→ Material provided
Content starts

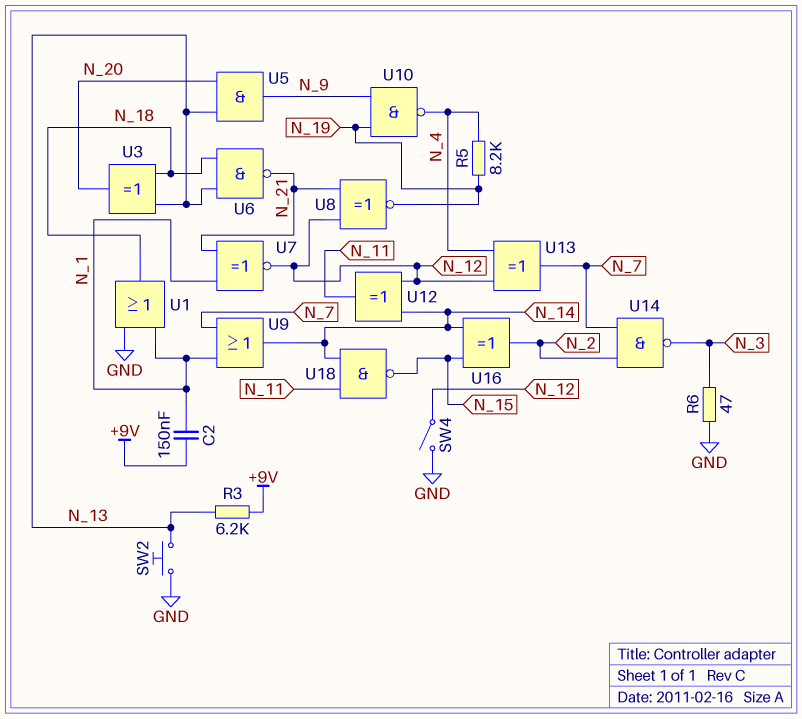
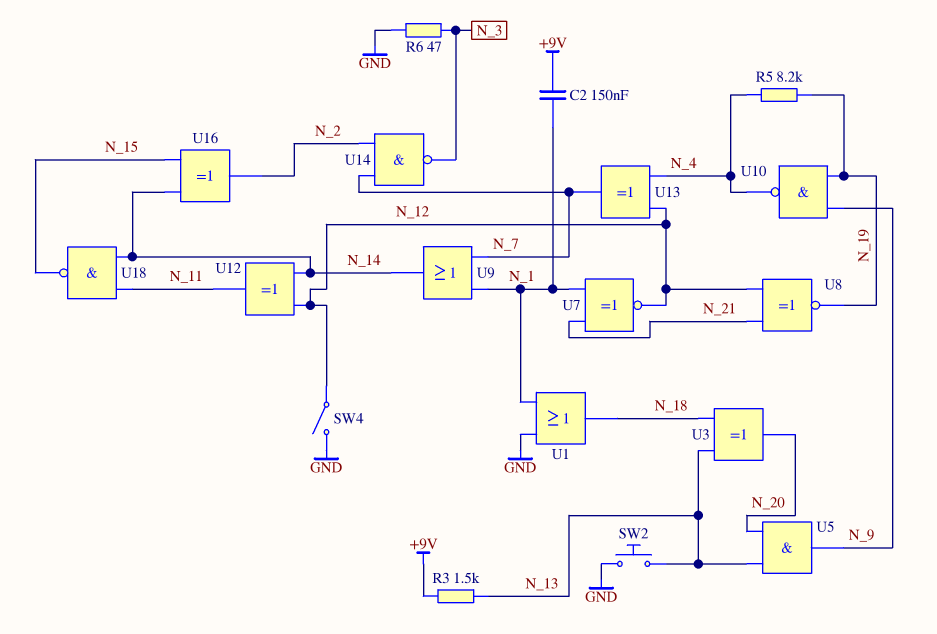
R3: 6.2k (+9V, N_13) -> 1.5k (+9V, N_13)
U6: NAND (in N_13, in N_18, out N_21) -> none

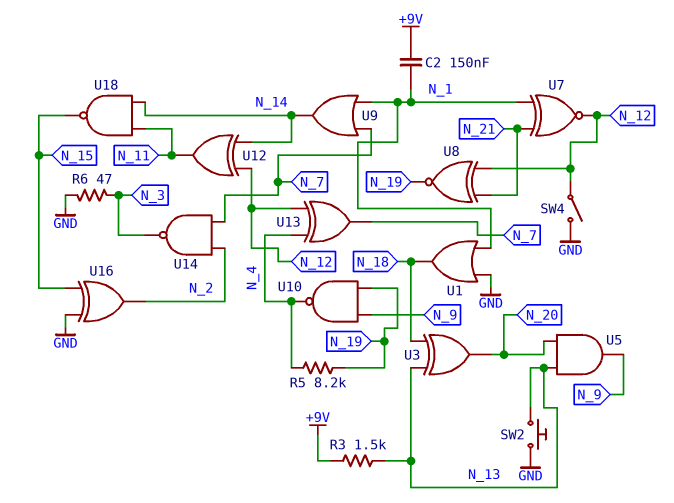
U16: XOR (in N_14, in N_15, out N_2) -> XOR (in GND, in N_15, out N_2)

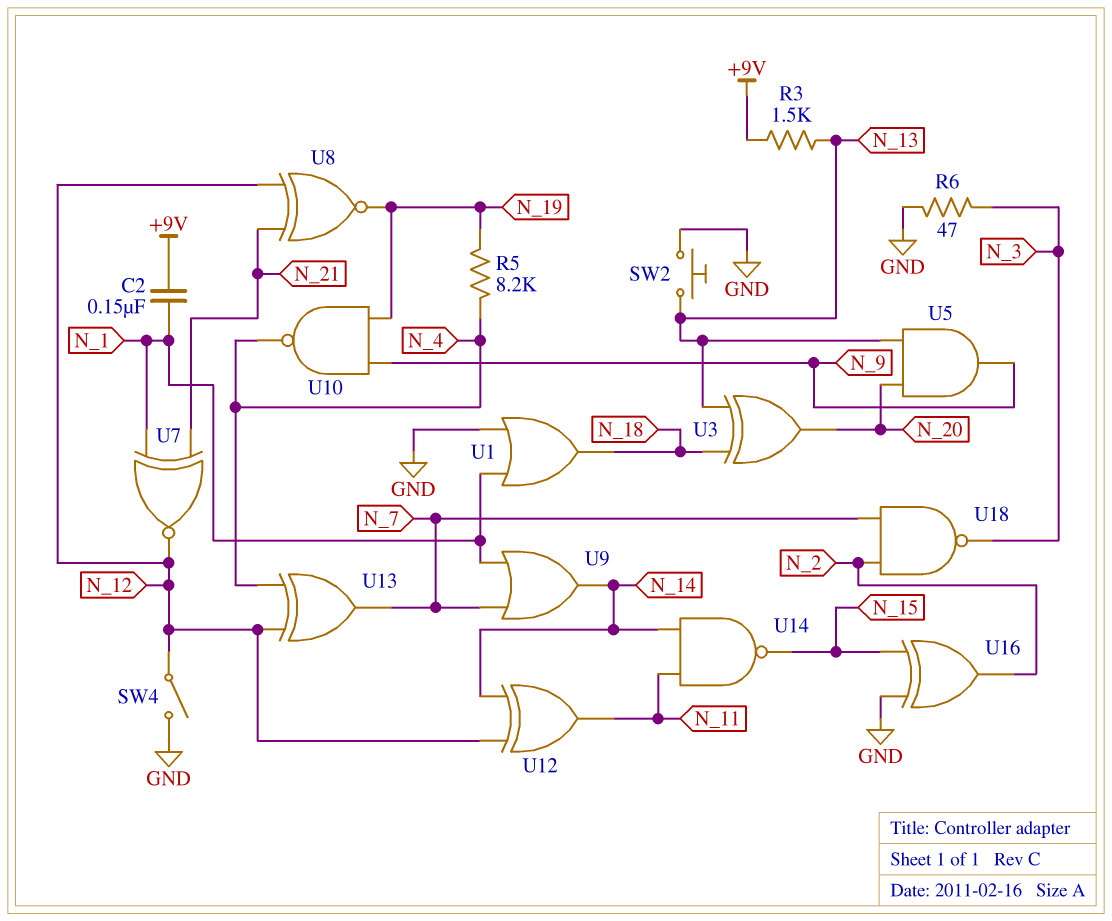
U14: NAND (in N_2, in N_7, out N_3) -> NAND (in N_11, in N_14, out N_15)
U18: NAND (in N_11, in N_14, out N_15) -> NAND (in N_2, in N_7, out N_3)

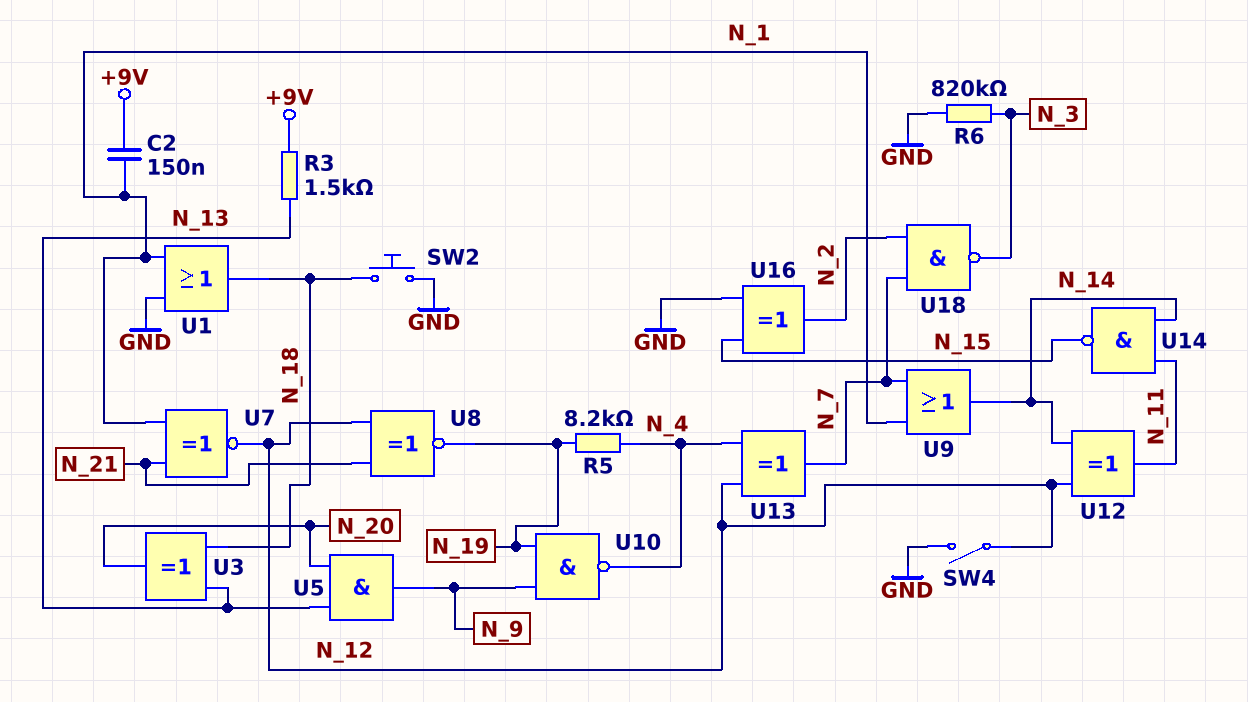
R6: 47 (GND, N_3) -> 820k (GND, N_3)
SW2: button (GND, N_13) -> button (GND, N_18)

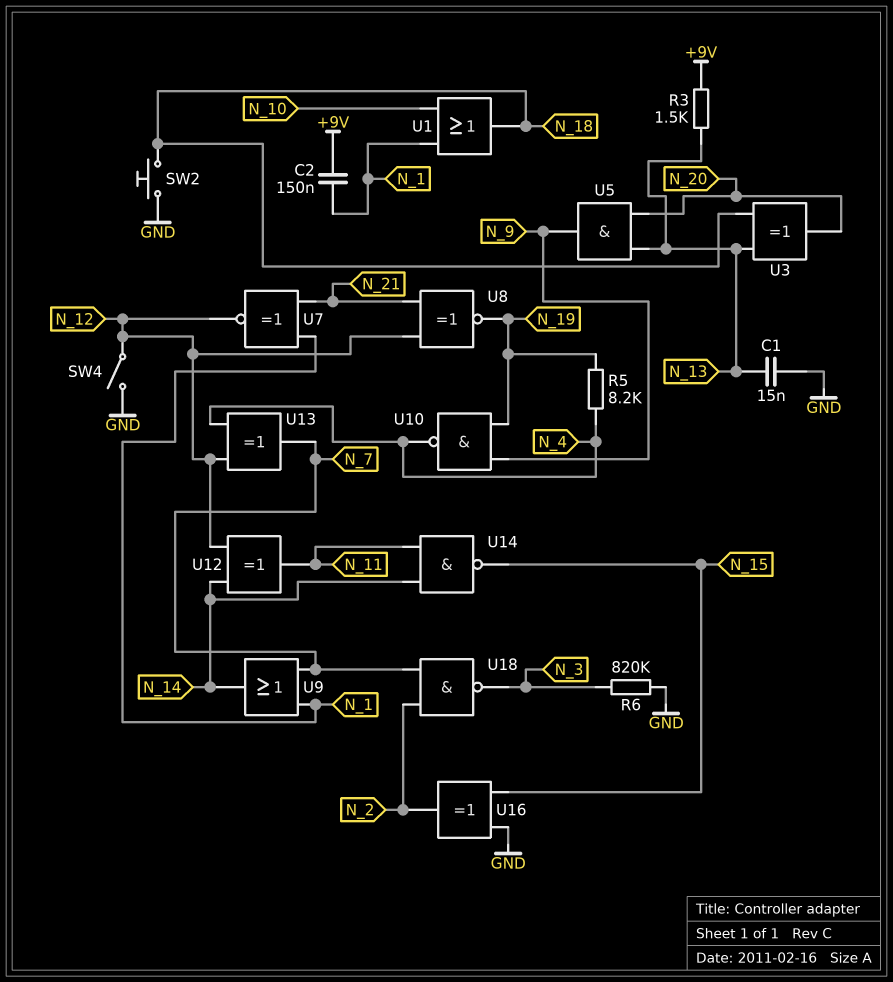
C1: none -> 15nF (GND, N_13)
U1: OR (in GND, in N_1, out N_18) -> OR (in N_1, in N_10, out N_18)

Content ends

→ Work instruction
Consider the entries above and return each line with the string "none".

→ Answer to this task
U6: NAND (in N_13, in N_18, out N_21) -> none
C1: none -> 15nF (GND, N_13)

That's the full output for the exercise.